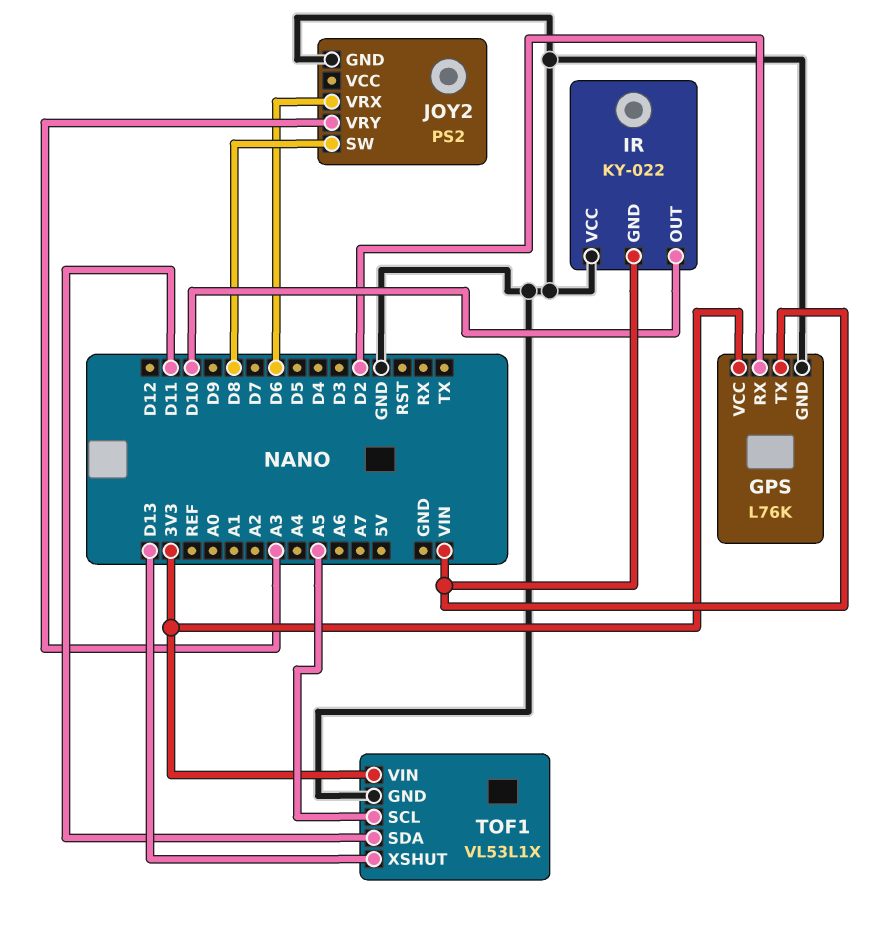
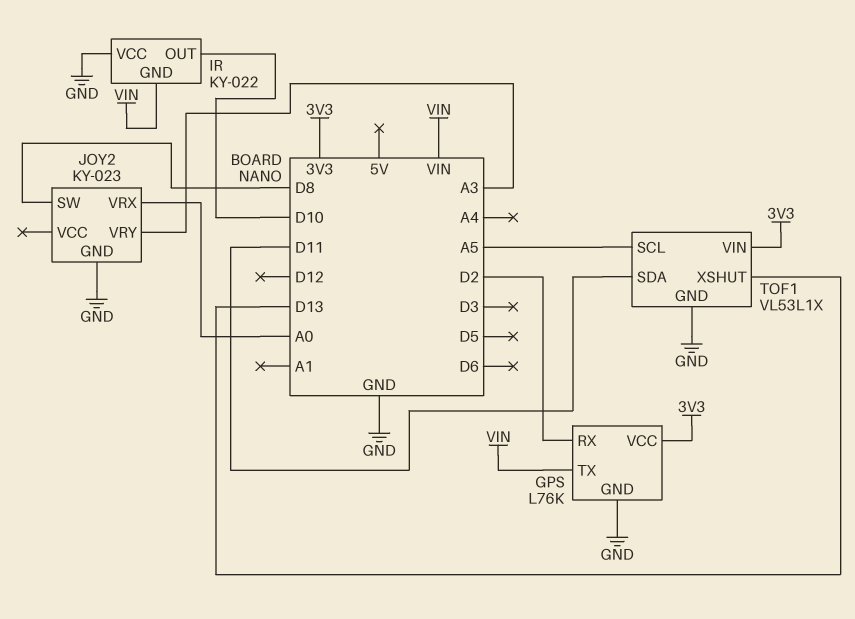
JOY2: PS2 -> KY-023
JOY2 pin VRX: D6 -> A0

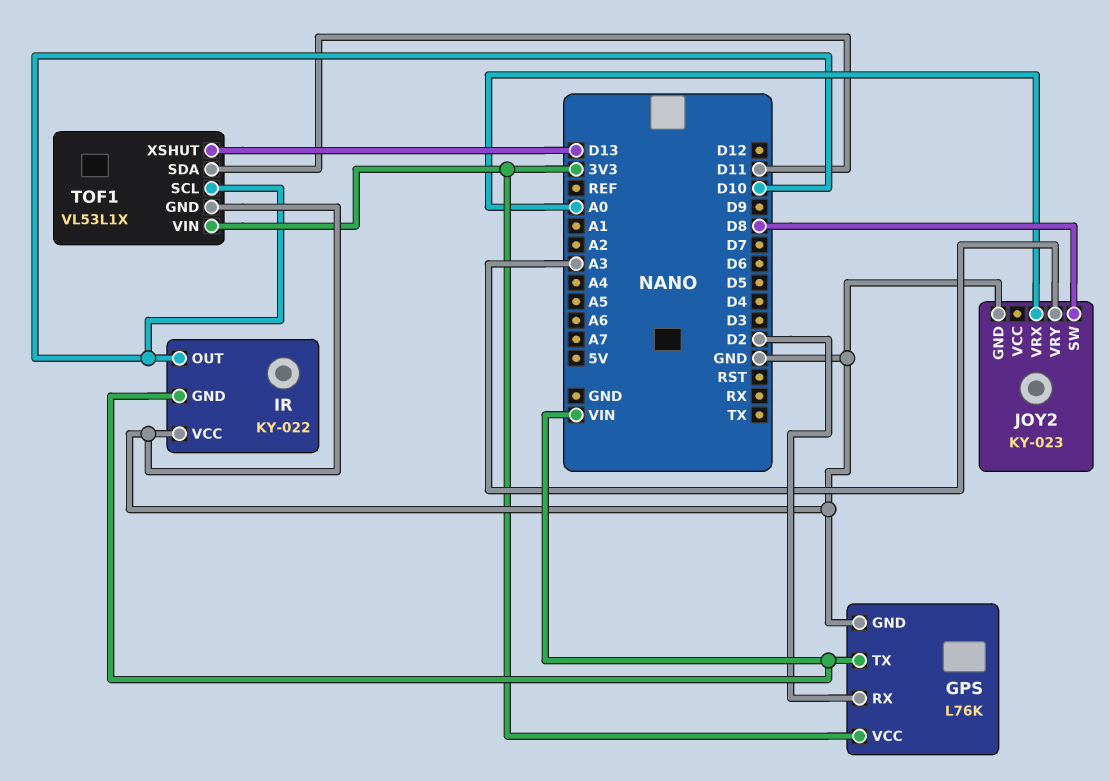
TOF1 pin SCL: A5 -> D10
* * *
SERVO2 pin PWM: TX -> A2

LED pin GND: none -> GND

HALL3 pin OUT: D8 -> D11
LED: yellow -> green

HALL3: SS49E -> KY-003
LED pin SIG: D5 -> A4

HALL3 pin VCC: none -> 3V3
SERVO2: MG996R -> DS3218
---
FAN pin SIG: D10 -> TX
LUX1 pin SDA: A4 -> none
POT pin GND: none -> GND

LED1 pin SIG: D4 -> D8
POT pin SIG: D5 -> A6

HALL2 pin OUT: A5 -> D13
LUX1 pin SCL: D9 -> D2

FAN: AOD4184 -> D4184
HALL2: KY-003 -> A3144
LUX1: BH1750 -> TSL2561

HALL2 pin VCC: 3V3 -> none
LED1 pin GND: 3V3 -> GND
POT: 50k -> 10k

--- Work to be completed ---
Say how many lines of the material above contain the string "none". Write nothing but the number.

--- Result ---
5